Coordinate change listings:
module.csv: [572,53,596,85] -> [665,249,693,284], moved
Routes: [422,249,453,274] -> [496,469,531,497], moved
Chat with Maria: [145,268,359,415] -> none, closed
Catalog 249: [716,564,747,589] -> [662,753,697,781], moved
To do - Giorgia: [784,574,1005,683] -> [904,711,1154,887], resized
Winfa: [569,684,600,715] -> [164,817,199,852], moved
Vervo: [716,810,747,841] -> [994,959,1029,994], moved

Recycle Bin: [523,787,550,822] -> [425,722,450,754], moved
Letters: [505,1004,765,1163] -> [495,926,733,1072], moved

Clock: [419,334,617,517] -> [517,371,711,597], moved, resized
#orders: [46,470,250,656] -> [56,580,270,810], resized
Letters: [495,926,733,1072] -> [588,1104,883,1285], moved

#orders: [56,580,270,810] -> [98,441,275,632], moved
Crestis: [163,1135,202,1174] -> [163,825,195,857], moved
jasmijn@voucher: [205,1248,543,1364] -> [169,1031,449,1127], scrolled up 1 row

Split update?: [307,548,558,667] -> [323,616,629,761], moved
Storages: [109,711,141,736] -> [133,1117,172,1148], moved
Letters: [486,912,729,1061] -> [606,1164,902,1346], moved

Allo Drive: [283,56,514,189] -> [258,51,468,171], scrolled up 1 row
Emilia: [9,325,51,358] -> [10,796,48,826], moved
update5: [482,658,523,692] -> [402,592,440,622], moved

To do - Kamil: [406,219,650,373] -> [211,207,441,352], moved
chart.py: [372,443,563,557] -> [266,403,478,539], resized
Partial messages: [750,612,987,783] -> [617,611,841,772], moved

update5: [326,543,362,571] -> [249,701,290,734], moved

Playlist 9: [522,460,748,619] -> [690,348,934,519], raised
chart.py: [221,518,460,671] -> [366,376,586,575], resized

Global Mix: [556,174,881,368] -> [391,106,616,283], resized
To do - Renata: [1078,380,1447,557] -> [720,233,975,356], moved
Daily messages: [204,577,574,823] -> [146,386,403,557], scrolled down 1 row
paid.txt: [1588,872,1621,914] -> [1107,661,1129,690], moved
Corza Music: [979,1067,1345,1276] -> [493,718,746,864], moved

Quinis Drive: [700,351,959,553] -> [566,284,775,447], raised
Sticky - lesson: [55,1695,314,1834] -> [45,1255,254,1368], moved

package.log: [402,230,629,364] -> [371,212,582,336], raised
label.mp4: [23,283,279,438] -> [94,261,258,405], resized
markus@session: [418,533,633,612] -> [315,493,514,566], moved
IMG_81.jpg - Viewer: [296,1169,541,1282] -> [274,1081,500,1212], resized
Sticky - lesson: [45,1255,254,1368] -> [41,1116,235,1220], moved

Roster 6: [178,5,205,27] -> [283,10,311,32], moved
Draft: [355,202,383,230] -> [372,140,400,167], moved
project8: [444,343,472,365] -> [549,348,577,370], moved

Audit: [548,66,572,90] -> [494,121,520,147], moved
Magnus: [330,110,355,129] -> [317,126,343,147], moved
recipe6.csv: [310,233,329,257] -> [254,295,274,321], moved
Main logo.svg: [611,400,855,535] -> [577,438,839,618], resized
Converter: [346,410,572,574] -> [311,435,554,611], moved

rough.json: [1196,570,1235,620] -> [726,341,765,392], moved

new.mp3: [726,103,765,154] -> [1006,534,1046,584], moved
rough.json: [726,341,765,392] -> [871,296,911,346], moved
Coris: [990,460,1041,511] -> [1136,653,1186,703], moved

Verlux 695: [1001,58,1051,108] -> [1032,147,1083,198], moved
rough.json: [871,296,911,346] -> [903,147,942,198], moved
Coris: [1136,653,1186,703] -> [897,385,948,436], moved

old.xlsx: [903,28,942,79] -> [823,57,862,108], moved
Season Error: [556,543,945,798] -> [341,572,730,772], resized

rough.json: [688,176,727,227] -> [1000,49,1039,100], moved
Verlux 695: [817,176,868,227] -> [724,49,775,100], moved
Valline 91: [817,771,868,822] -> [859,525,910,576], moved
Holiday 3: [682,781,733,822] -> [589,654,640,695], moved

- REQUIRED WORK -
The required answer is the exact run of lines above starting at the line with "chart.py: [372,443,563,557] ->" and ending at the line with "old.xlsx: [903,28,942,79] ->", with both ends present.

- FINISHED TASK -
chart.py: [372,443,563,557] -> [266,403,478,539], resized
Partial messages: [750,612,987,783] -> [617,611,841,772], moved

update5: [326,543,362,571] -> [249,701,290,734], moved

Playlist 9: [522,460,748,619] -> [690,348,934,519], raised
chart.py: [221,518,460,671] -> [366,376,586,575], resized

Global Mix: [556,174,881,368] -> [391,106,616,283], resized
To do - Renata: [1078,380,1447,557] -> [720,233,975,356], moved
Daily messages: [204,577,574,823] -> [146,386,403,557], scrolled down 1 row
paid.txt: [1588,872,1621,914] -> [1107,661,1129,690], moved
Corza Music: [979,1067,1345,1276] -> [493,718,746,864], moved

Quinis Drive: [700,351,959,553] -> [566,284,775,447], raised
Sticky - lesson: [55,1695,314,1834] -> [45,1255,254,1368], moved

package.log: [402,230,629,364] -> [371,212,582,336], raised
label.mp4: [23,283,279,438] -> [94,261,258,405], resized
markus@session: [418,533,633,612] -> [315,493,514,566], moved
IMG_81.jpg - Viewer: [296,1169,541,1282] -> [274,1081,500,1212], resized
Sticky - lesson: [45,1255,254,1368] -> [41,1116,235,1220], moved

Roster 6: [178,5,205,27] -> [283,10,311,32], moved
Draft: [355,202,383,230] -> [372,140,400,167], moved
project8: [444,343,472,365] -> [549,348,577,370], moved

Audit: [548,66,572,90] -> [494,121,520,147], moved
Magnus: [330,110,355,129] -> [317,126,343,147], moved
recipe6.csv: [310,233,329,257] -> [254,295,274,321], moved
Main logo.svg: [611,400,855,535] -> [577,438,839,618], resized
Converter: [346,410,572,574] -> [311,435,554,611], moved

rough.json: [1196,570,1235,620] -> [726,341,765,392], moved

new.mp3: [726,103,765,154] -> [1006,534,1046,584], moved
rough.json: [726,341,765,392] -> [871,296,911,346], moved
Coris: [990,460,1041,511] -> [1136,653,1186,703], moved

Verlux 695: [1001,58,1051,108] -> [1032,147,1083,198], moved
rough.json: [871,296,911,346] -> [903,147,942,198], moved
Coris: [1136,653,1186,703] -> [897,385,948,436], moved

old.xlsx: [903,28,942,79] -> [823,57,862,108], moved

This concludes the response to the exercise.